- Opening Delimiter -

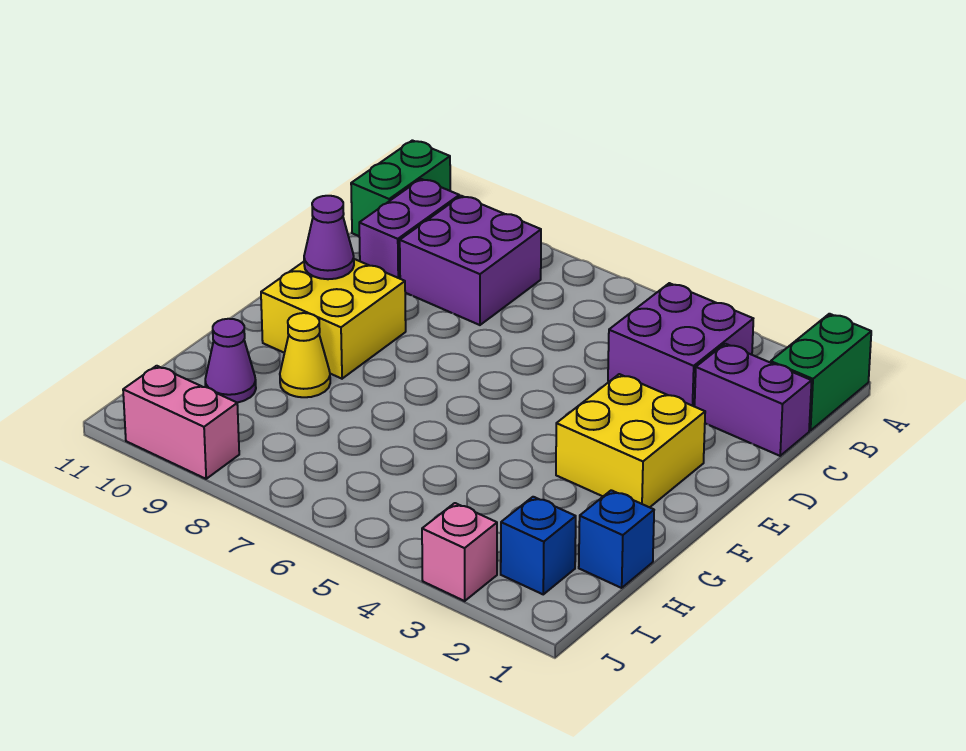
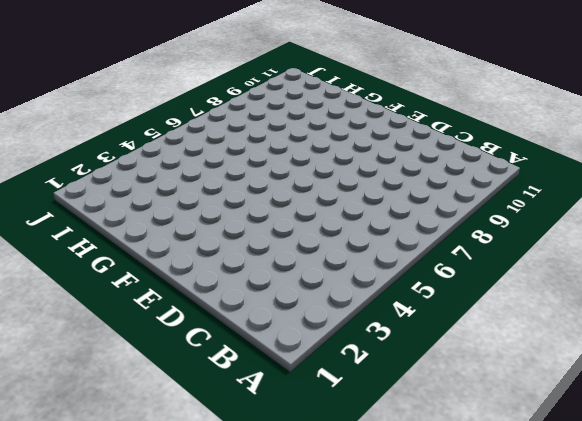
none -> green brick A1:B1 level 1
none -> green brick A11:B11 level 1
none -> purple brick B3:C4 level 1

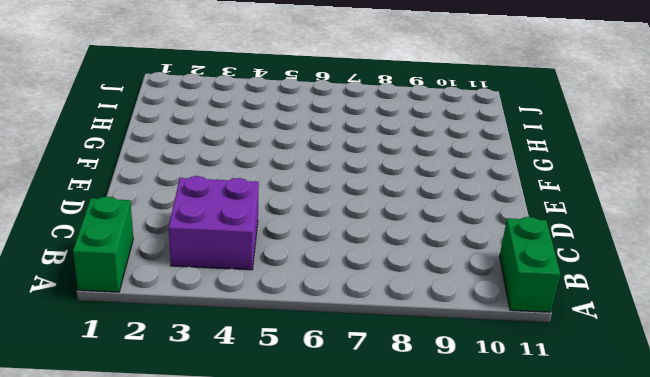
none -> purple brick B8:C9 level 1
none -> purple brick B10:C10 level 1
none -> purple brick C1:C2 level 1

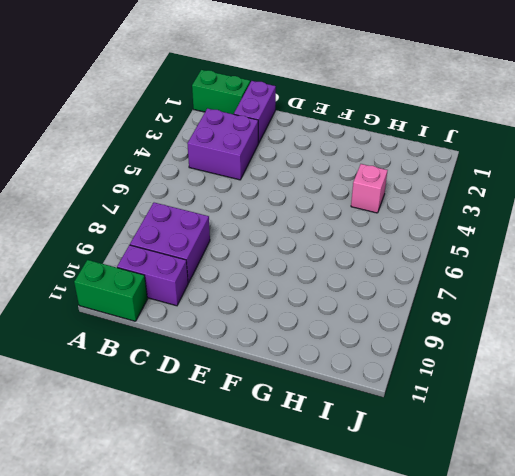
pink brick H4 level 1 -> pink brick J3 level 1
none -> yellow brick E2:F3 level 1
none -> yellow brick E9:F10 level 1
none -> yellow cone G9 level 1

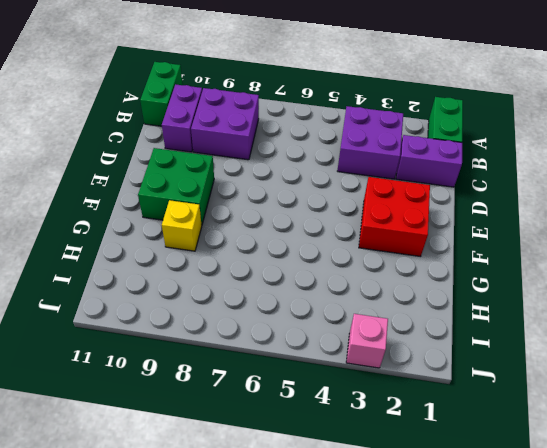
red brick E2:F3 level 1 -> yellow brick E2:F3 level 1
green brick E9:F10 level 1 -> yellow brick E9:F10 level 1
yellow brick G9 level 1 -> yellow cone G9 level 1
none -> blue brick H1 level 1
none -> purple cone H10 level 1
none -> blue brick I2 level 1

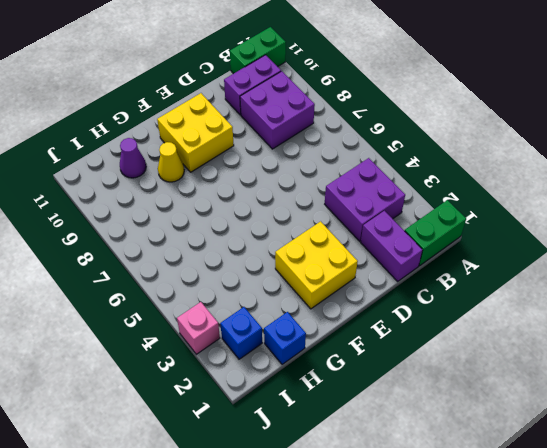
none -> pink brick J9:J10 level 1
none -> purple cone E10 level 2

- Closing Delimiter -

Write out only the lines from the line containing "none -> blue brick H1 level 1" through the end of the material above, both end lines included. Pictures are not written out.

none -> blue brick H1 level 1
none -> purple cone H10 level 1
none -> blue brick I2 level 1

none -> pink brick J9:J10 level 1
none -> purple cone E10 level 2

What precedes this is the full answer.